Goal of the exercise
Transcribe every line below exactly; no image goes into the output.

Excerpted data
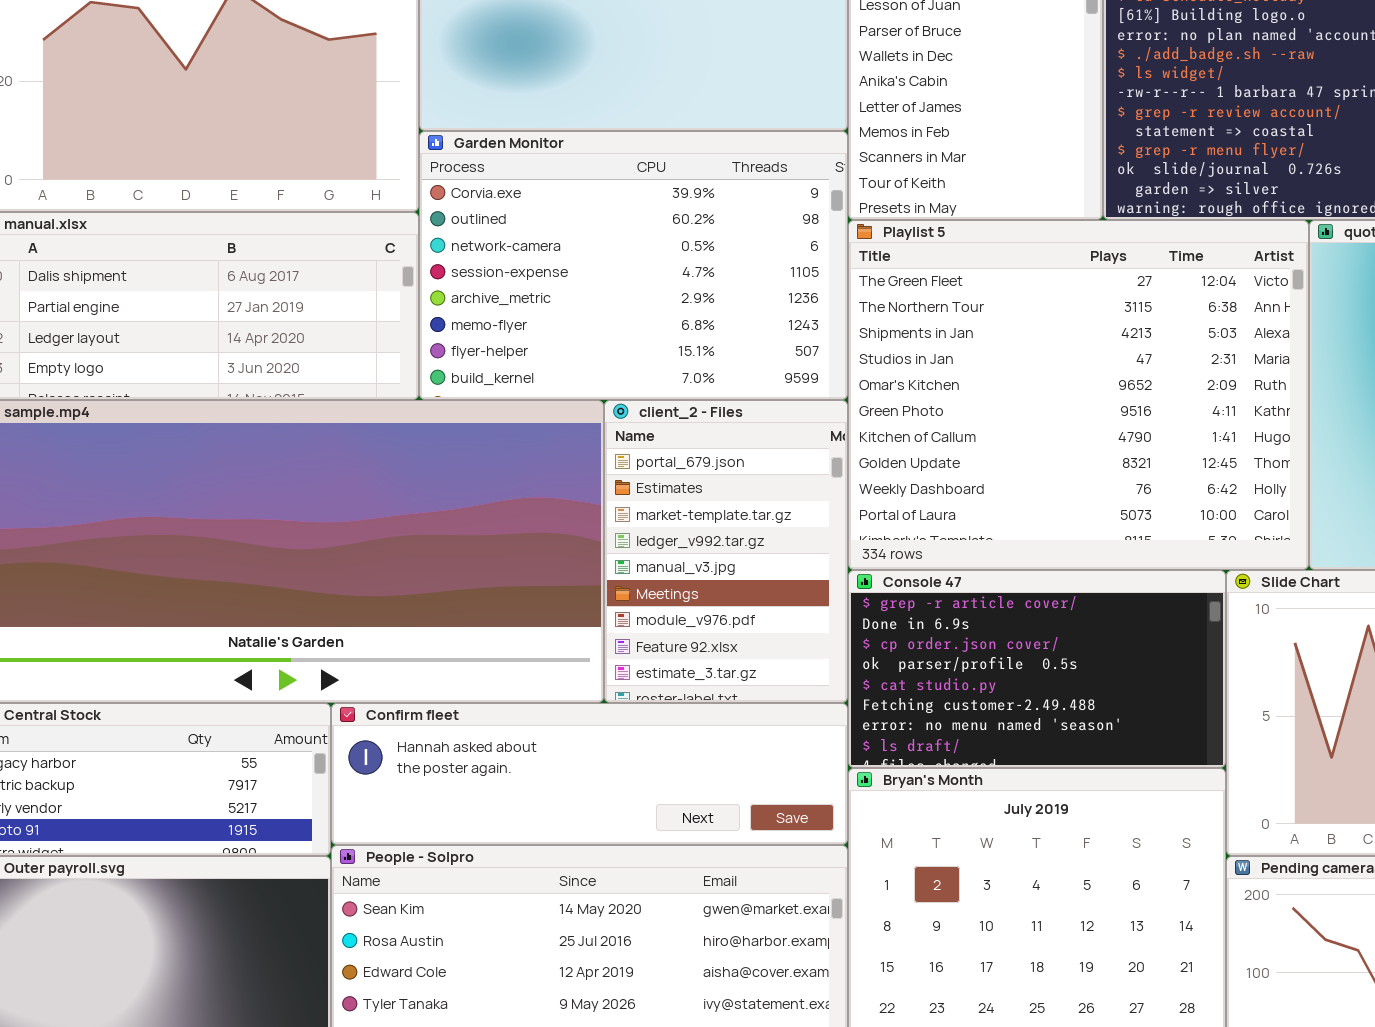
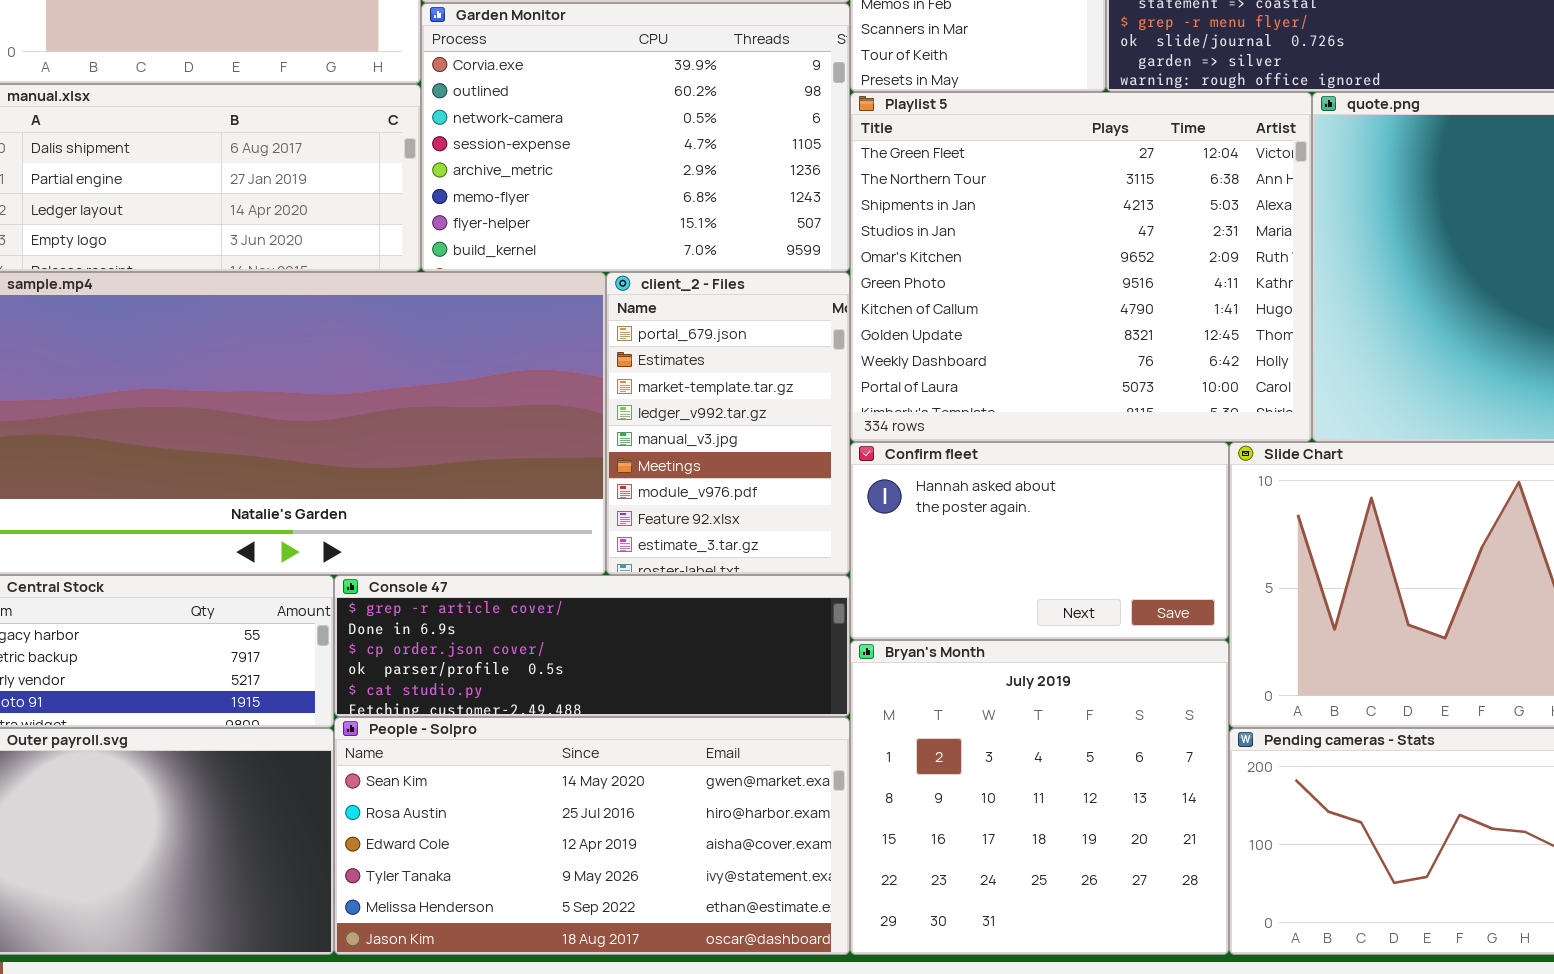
Console 47: [848,570,1226,768] -> [334,575,850,717], moved, resized
Confirm fleet: [331,703,848,845] -> [850,442,1229,640], moved, resized

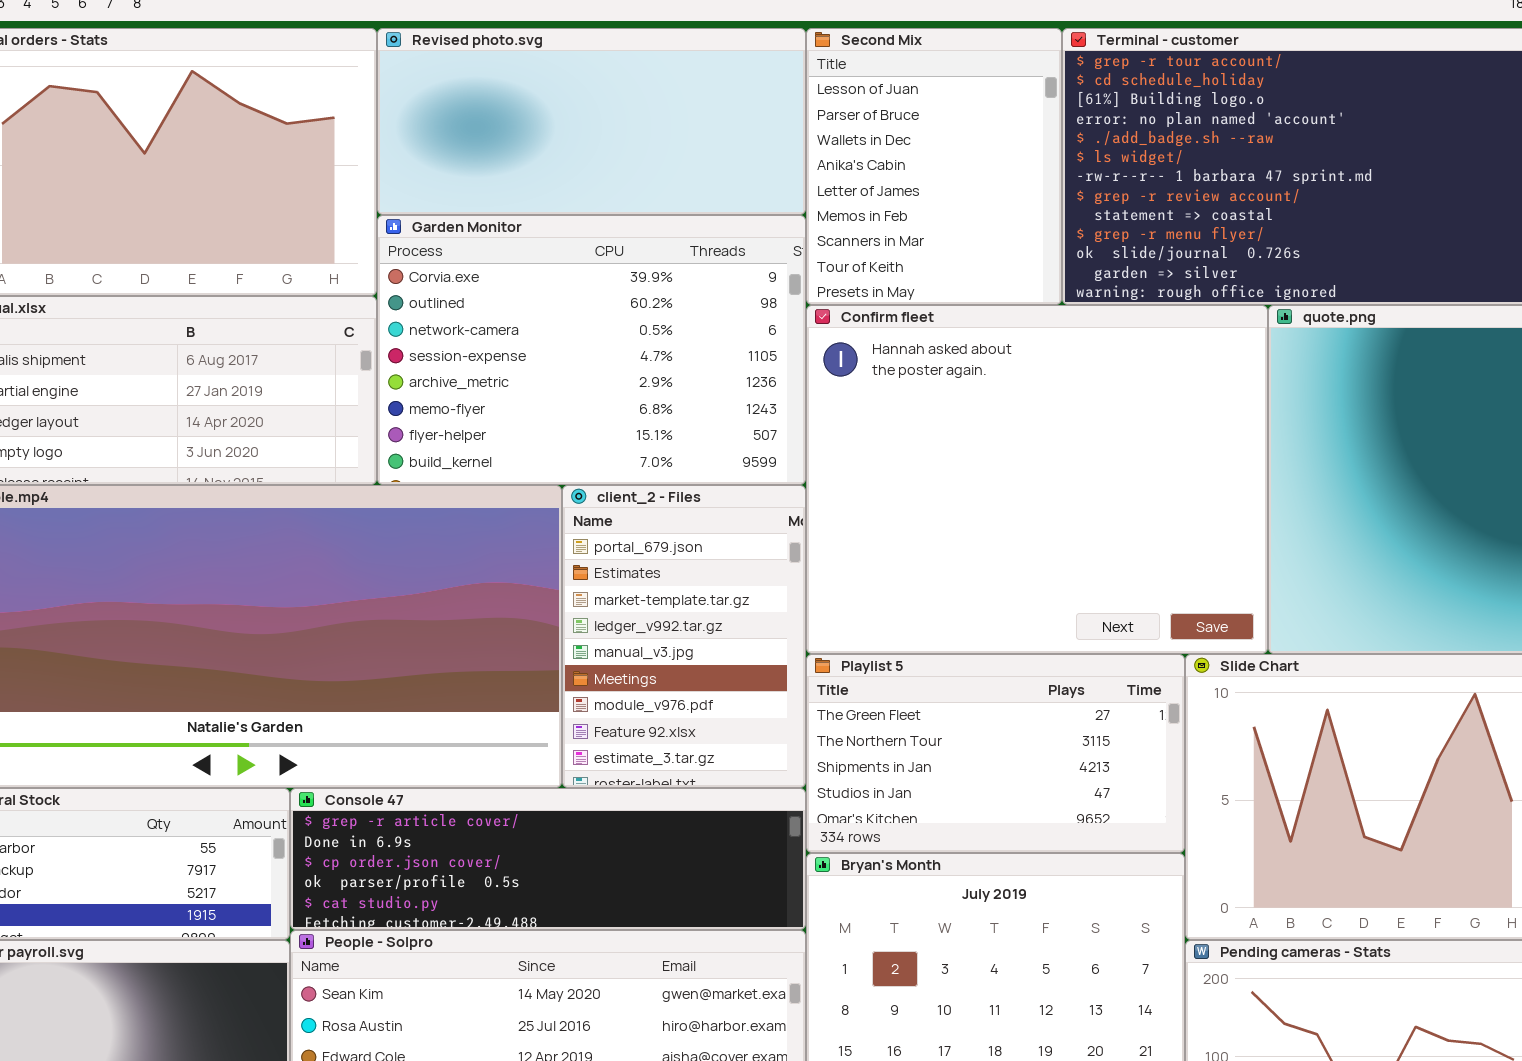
Playlist 5: [850,92,1312,442] -> [806,654,1185,853], moved, resized
Confirm fleet: [850,442,1229,640] -> [806,305,1268,654], moved, resized

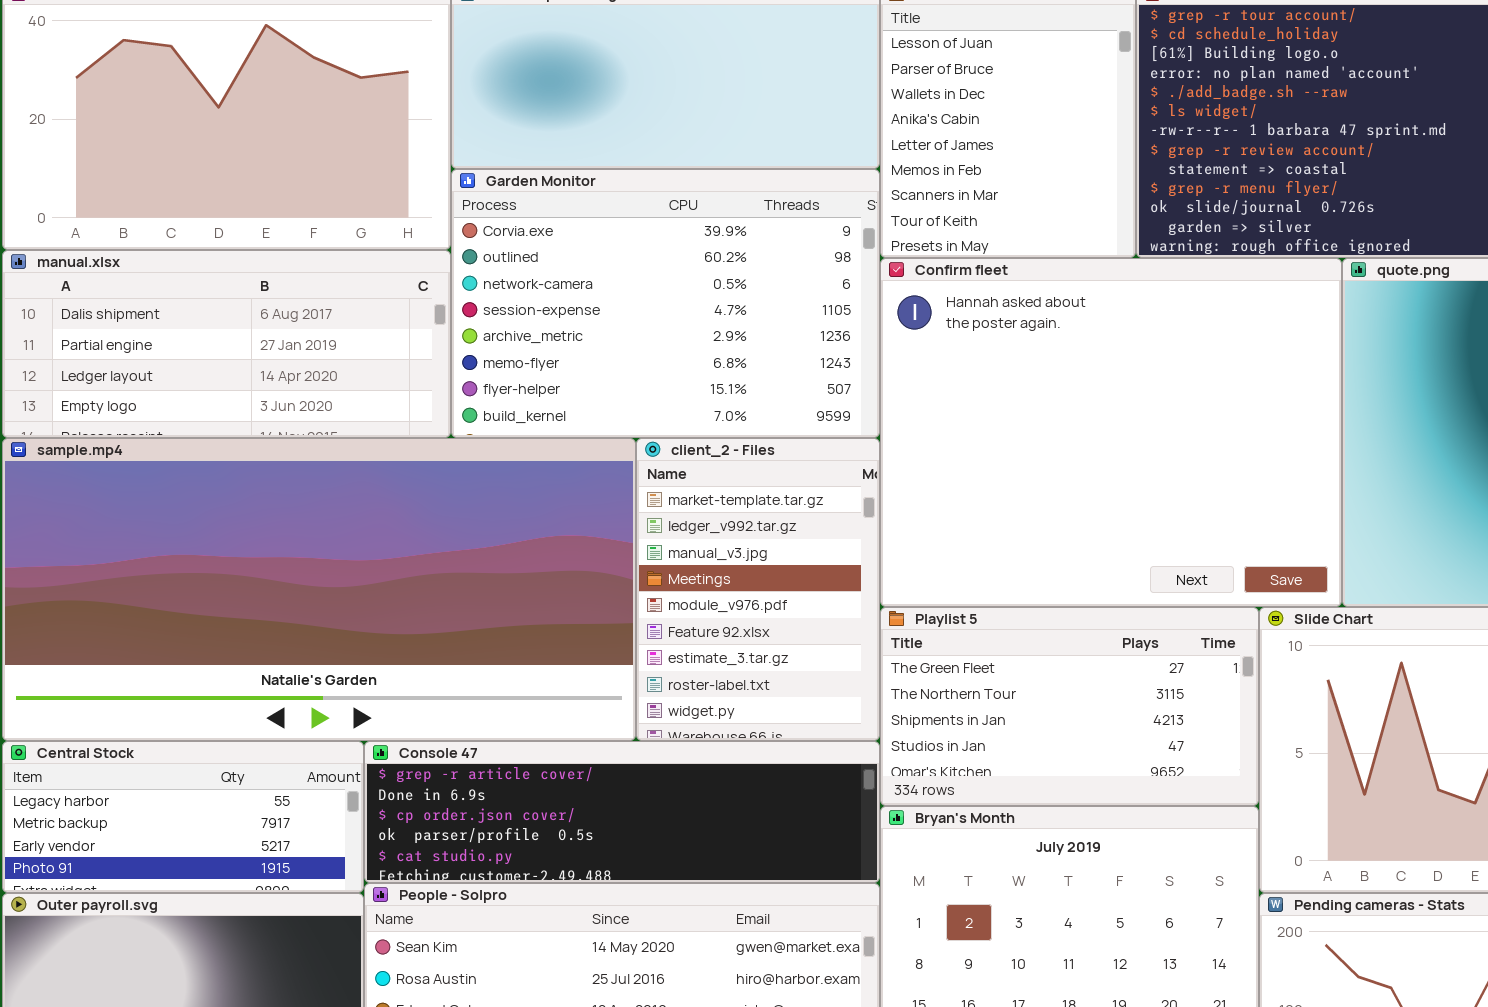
client_2 - Files: [562,485,806,788] -> [636,438,880,741], scrolled down 2 rows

Task result
Console 47: [848,570,1226,768] -> [334,575,850,717], moved, resized
Confirm fleet: [331,703,848,845] -> [850,442,1229,640], moved, resized

Playlist 5: [850,92,1312,442] -> [806,654,1185,853], moved, resized
Confirm fleet: [850,442,1229,640] -> [806,305,1268,654], moved, resized

client_2 - Files: [562,485,806,788] -> [636,438,880,741], scrolled down 2 rows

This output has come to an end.